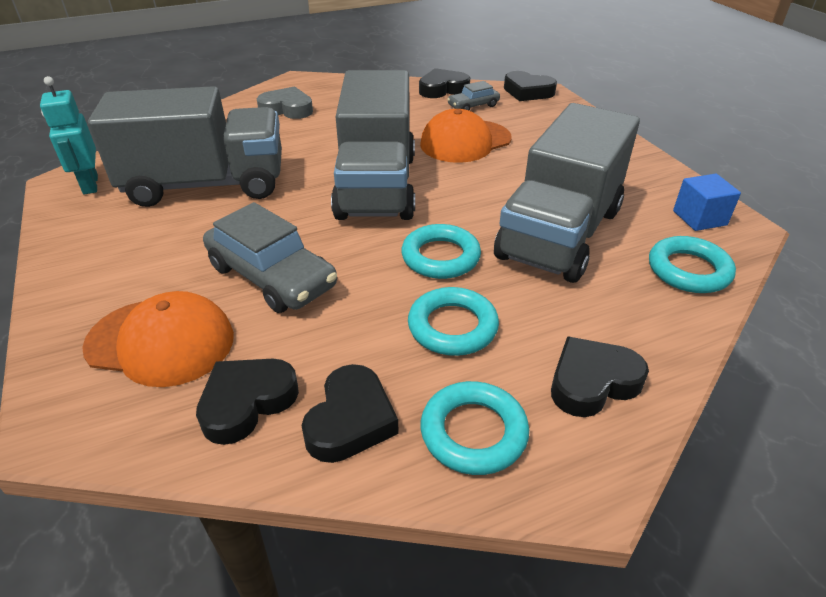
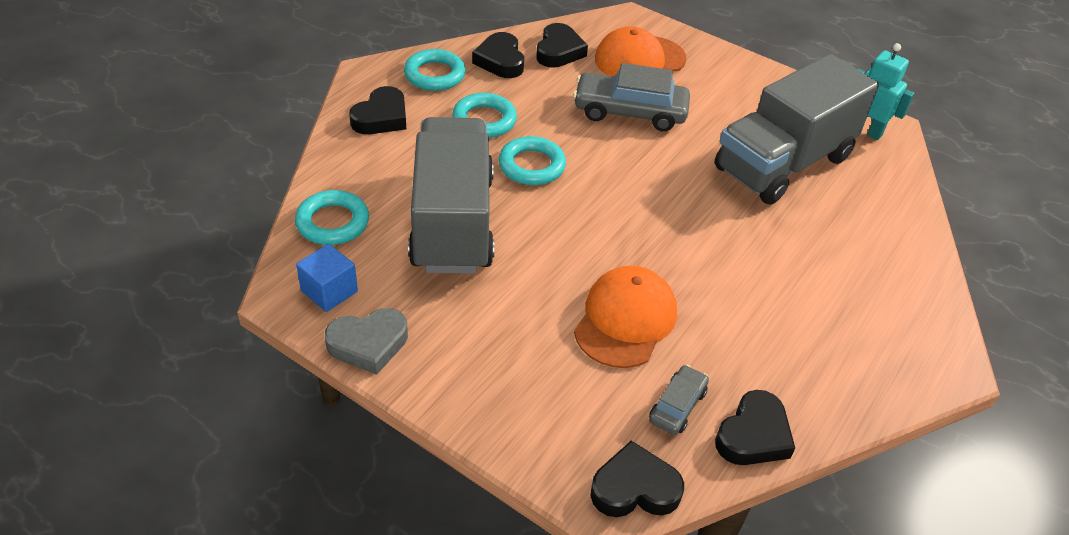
camera: 145 degrees right, 5 degrees up
(287, 109) = (872, 296): grey heart -> grey heart (368, 344)
(376, 186) = (648, 217): grey truck -> none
+++
**What you will do**. Transcribe the listing in full and omit the pictures.

**Task solution**.
camera: 145 degrees right, 5 degrees up
(287, 109) = (872, 296): grey heart -> grey heart (368, 344)
(376, 186) = (648, 217): grey truck -> none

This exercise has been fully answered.